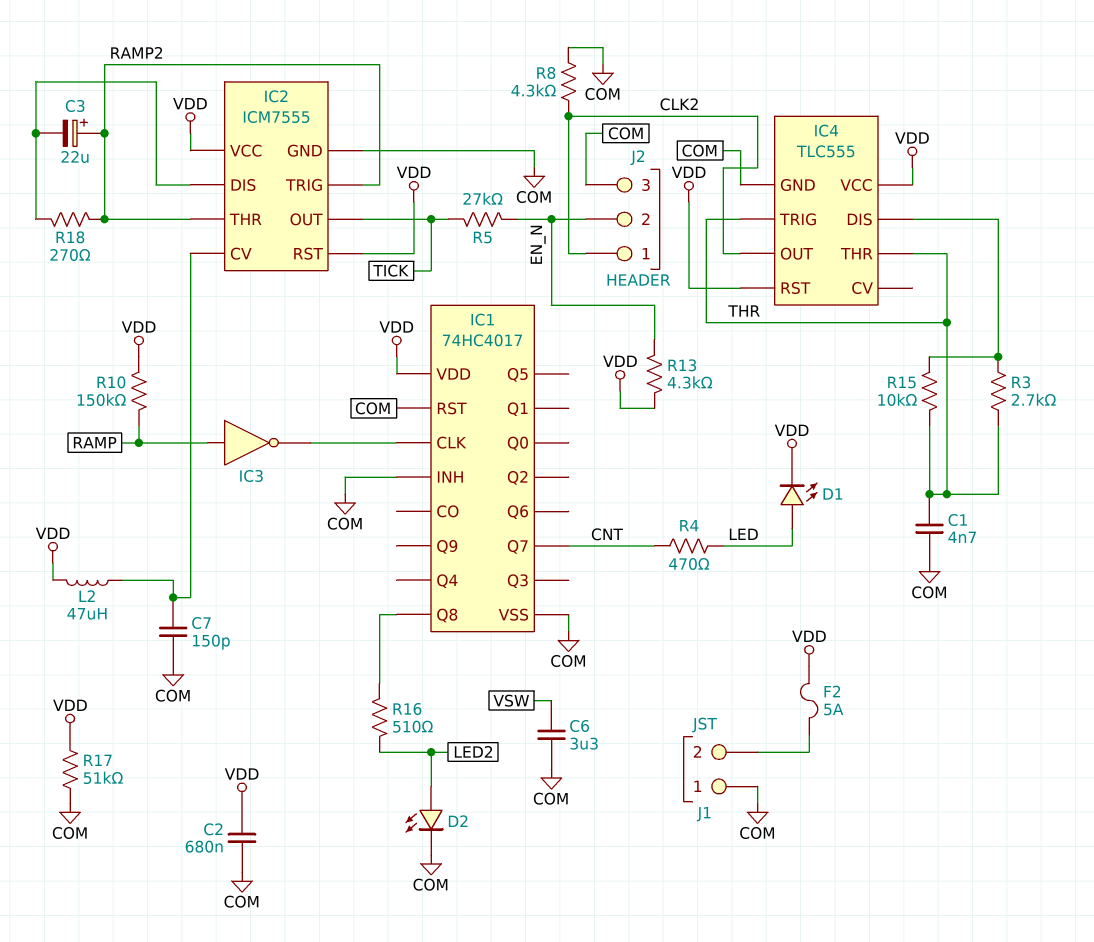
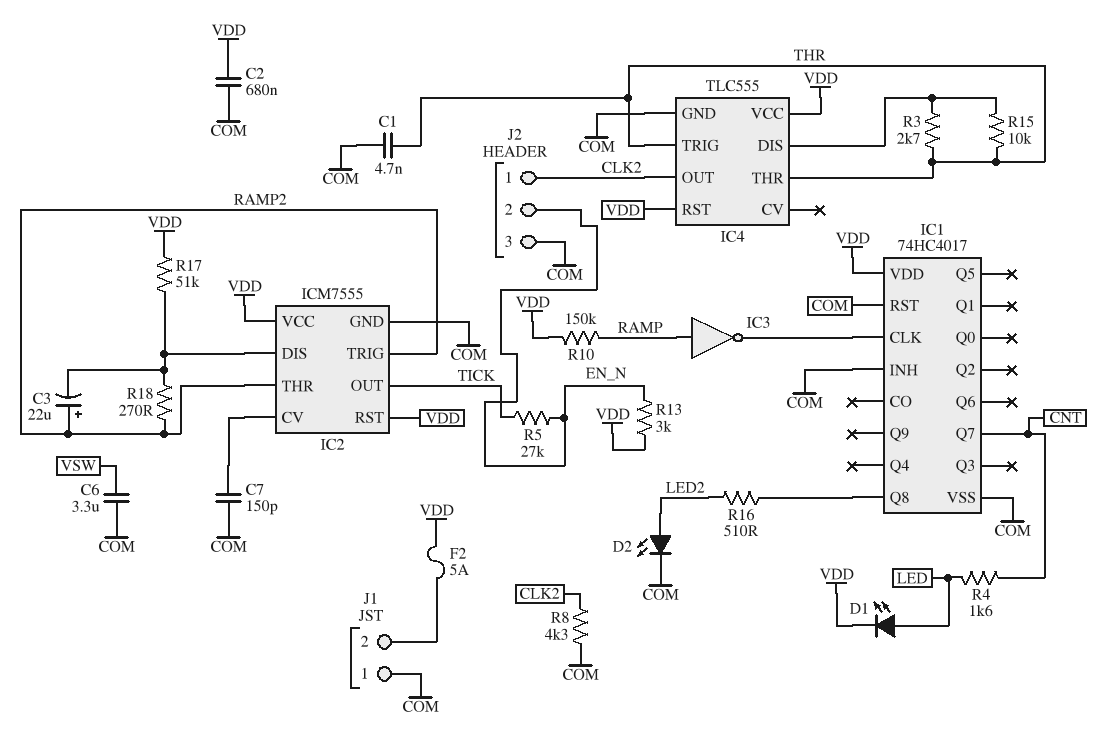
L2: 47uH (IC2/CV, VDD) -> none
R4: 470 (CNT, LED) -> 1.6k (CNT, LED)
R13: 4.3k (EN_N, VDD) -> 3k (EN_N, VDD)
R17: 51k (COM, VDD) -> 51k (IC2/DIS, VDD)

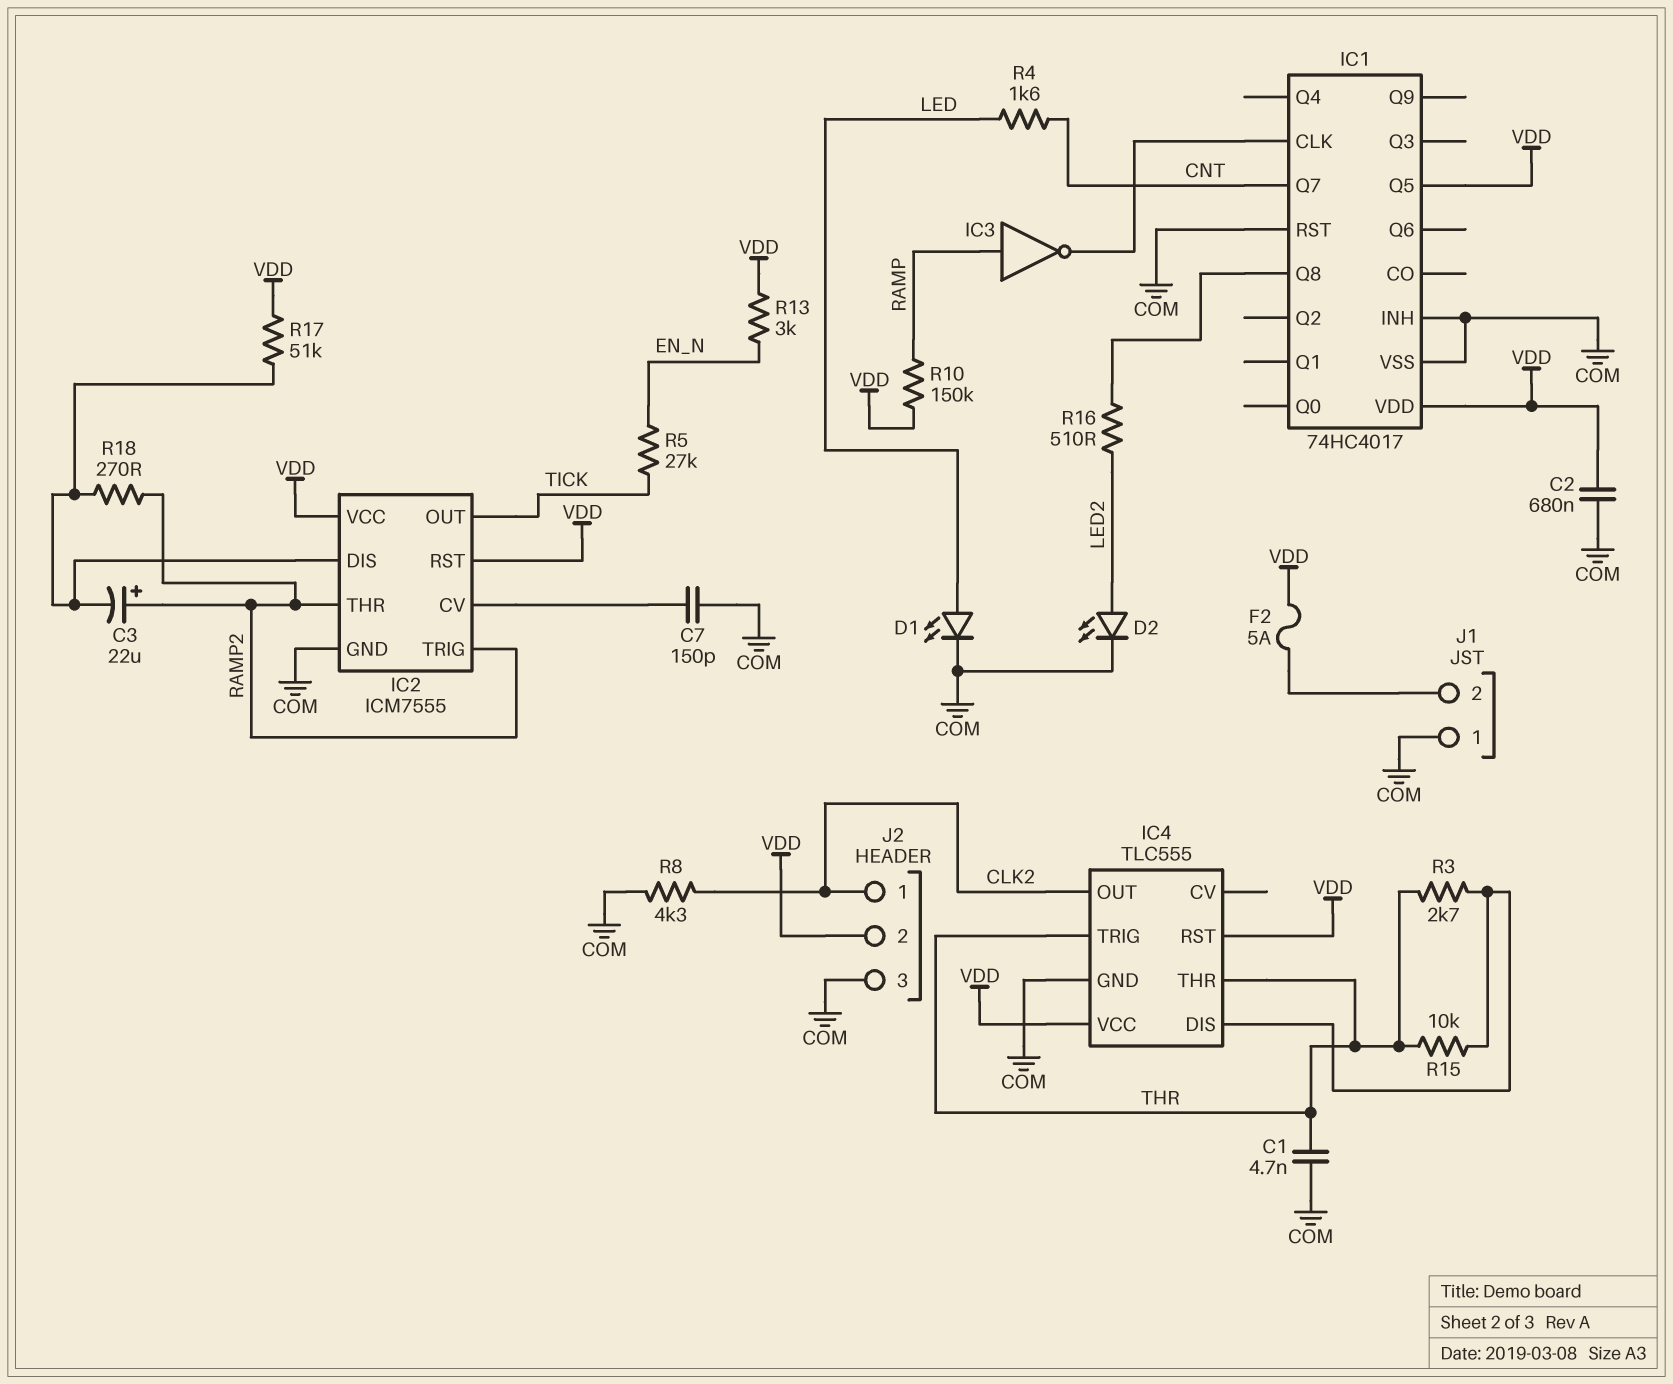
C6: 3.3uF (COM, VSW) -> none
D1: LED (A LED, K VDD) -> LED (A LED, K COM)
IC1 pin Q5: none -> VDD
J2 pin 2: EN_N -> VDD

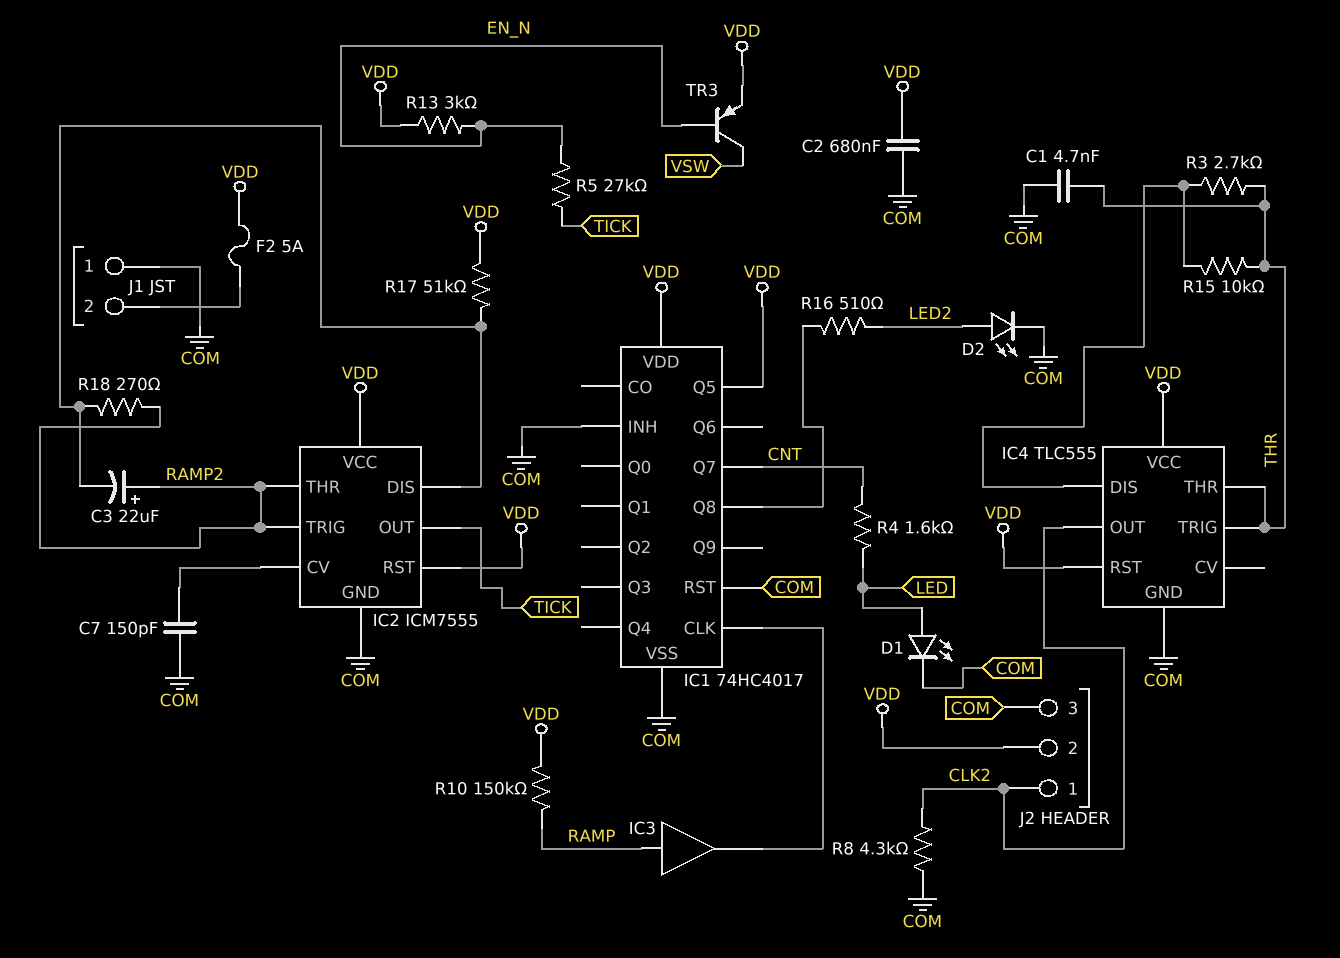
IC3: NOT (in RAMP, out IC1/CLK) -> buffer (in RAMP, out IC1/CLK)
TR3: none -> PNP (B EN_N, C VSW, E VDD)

§ §

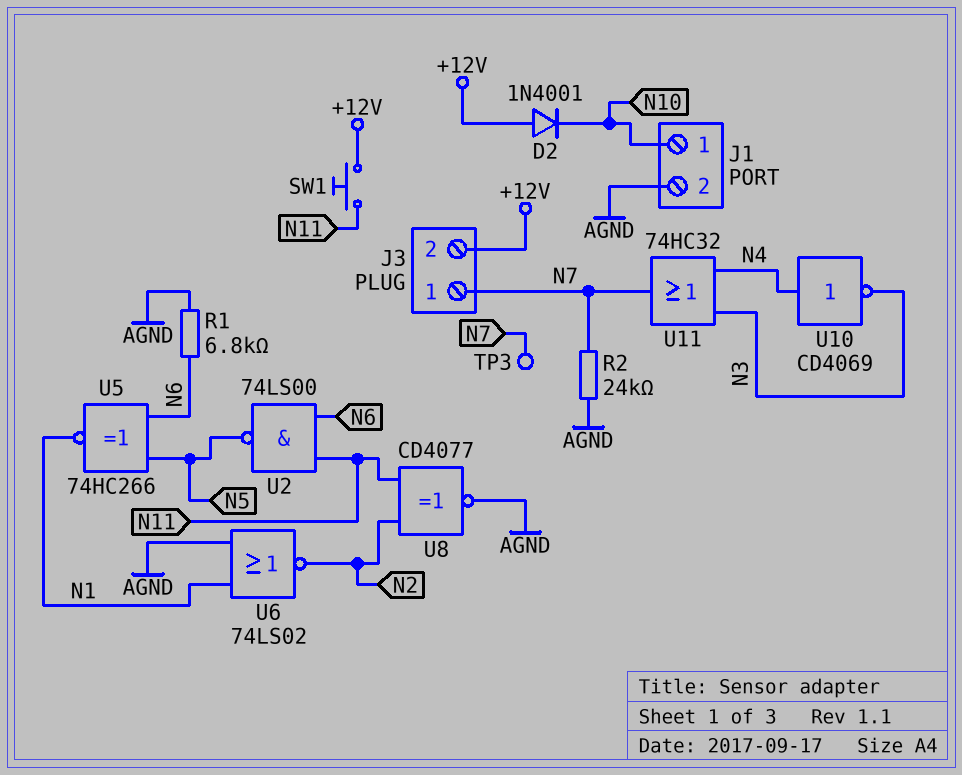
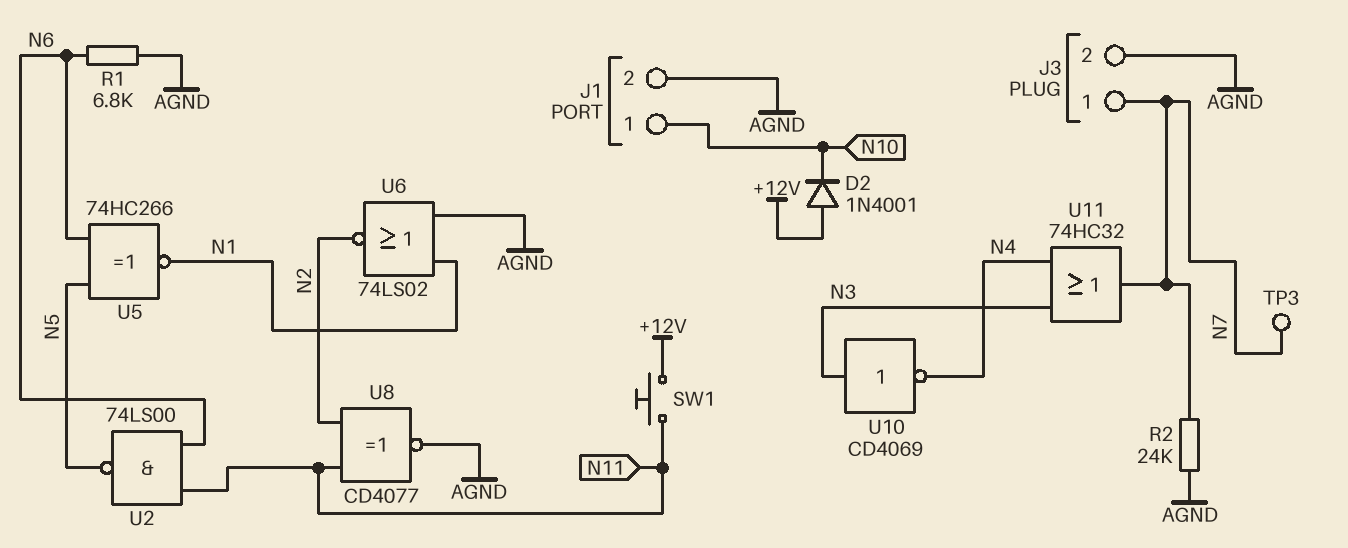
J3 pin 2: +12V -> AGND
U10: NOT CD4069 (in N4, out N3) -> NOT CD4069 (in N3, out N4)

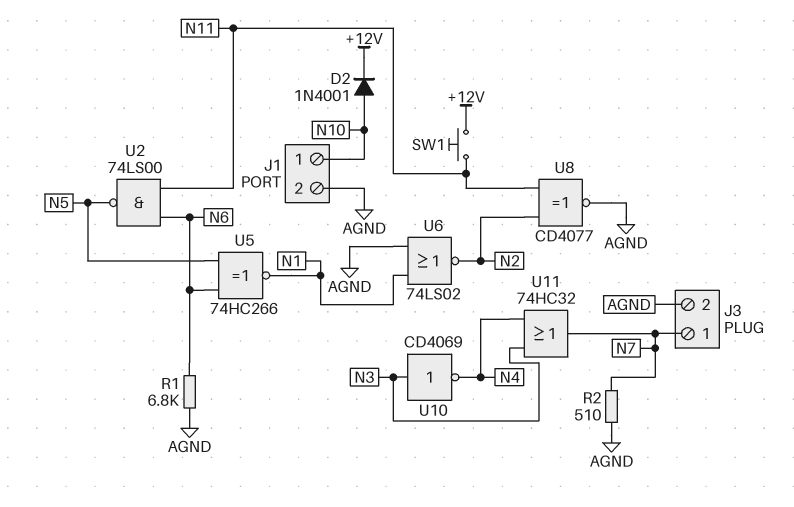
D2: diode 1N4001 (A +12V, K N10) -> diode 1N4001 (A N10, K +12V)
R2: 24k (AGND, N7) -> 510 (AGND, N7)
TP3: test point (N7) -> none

§ §

Excluding any pictures, print exactly the lines of the listing above from the line with "R17: 51k (COM, VDD) -> 51k (IC2/DIS, VDD)" to the line with "TR3: none -> PNP (B EN_N, C VSW, E VDD)", both ends included.

WRITTEN SOLUTION >>
R17: 51k (COM, VDD) -> 51k (IC2/DIS, VDD)

C6: 3.3uF (COM, VSW) -> none
D1: LED (A LED, K VDD) -> LED (A LED, K COM)
IC1 pin Q5: none -> VDD
J2 pin 2: EN_N -> VDD

IC3: NOT (in RAMP, out IC1/CLK) -> buffer (in RAMP, out IC1/CLK)
TR3: none -> PNP (B EN_N, C VSW, E VDD)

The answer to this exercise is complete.